:: Entries provided

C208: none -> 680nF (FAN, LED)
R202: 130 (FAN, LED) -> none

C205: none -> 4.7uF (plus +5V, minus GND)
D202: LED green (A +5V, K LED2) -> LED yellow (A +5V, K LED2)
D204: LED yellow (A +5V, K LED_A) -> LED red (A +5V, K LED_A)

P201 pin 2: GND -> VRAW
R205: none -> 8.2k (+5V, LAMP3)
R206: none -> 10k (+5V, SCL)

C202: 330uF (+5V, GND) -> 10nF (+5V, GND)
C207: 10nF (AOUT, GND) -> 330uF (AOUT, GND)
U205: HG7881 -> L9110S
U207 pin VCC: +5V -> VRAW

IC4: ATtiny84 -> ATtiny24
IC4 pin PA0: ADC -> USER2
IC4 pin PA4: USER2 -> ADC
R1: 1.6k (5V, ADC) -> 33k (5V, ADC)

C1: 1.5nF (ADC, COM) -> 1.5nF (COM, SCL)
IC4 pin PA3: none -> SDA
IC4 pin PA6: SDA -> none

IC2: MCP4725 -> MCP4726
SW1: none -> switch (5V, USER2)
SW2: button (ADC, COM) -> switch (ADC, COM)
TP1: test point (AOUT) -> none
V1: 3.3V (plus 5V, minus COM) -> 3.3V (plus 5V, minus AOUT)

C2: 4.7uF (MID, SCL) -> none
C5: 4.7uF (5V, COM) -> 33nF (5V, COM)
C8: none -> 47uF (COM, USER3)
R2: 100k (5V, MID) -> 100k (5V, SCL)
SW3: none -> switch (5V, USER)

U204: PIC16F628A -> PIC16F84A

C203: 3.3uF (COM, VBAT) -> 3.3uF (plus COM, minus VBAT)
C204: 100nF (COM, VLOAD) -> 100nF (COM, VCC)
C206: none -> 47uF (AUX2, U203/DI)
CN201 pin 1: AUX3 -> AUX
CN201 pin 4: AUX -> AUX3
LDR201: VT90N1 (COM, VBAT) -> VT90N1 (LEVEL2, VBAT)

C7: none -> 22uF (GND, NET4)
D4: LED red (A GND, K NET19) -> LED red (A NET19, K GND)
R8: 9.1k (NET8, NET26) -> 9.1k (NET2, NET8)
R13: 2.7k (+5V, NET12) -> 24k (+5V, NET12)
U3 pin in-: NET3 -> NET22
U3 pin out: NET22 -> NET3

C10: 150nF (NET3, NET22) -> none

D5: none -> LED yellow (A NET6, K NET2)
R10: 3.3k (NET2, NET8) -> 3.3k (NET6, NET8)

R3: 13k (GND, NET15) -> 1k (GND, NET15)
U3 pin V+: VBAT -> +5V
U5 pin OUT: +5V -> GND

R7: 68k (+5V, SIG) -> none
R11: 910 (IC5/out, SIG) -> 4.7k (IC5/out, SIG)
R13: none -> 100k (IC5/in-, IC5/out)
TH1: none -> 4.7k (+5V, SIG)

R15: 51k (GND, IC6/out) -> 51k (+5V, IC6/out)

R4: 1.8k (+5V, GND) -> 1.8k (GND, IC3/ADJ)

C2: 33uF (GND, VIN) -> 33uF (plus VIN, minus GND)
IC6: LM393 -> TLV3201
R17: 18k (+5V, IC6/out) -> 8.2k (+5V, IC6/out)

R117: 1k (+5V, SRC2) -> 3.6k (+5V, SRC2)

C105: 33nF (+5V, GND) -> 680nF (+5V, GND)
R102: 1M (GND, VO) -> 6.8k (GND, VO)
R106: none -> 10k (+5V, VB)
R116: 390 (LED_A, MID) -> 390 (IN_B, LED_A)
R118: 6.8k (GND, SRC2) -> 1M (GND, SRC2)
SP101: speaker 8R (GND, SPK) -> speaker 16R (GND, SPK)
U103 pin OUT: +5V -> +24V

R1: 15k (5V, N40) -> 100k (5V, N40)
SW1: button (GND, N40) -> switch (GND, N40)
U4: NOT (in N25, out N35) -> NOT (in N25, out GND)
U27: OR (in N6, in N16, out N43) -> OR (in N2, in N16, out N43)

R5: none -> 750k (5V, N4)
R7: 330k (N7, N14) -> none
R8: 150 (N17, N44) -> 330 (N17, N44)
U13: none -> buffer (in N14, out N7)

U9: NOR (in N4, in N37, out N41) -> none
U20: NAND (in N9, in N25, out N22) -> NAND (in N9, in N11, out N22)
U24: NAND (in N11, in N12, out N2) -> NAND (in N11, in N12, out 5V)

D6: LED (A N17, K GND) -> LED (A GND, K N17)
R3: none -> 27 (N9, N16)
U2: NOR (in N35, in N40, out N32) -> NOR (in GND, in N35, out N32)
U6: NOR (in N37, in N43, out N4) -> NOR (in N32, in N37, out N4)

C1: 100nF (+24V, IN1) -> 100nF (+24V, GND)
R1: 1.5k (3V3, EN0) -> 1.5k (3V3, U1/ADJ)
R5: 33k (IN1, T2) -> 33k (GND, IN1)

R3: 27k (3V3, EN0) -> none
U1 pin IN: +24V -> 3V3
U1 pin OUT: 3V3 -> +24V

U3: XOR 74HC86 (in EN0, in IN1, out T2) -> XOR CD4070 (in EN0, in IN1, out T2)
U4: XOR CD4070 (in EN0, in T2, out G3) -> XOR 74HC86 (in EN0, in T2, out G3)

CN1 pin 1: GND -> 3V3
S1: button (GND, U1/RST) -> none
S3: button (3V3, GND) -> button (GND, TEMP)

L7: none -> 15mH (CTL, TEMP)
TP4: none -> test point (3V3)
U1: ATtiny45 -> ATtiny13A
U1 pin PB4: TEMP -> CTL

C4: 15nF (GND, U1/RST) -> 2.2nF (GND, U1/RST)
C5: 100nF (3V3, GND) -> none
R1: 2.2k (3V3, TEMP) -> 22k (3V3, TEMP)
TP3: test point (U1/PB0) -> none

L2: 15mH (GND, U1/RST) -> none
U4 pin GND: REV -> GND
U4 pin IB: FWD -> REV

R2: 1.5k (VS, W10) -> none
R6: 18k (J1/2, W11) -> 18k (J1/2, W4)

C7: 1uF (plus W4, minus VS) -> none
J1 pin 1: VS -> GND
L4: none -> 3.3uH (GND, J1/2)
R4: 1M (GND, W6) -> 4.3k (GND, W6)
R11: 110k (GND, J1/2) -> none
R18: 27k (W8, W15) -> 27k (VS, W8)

::::

### Problem statement
Filter the listing above for the string "yellow" and copy every matching line.

### Output for this task
D202: LED green (A +5V, K LED2) -> LED yellow (A +5V, K LED2)
D204: LED yellow (A +5V, K LED_A) -> LED red (A +5V, K LED_A)
D5: none -> LED yellow (A NET6, K NET2)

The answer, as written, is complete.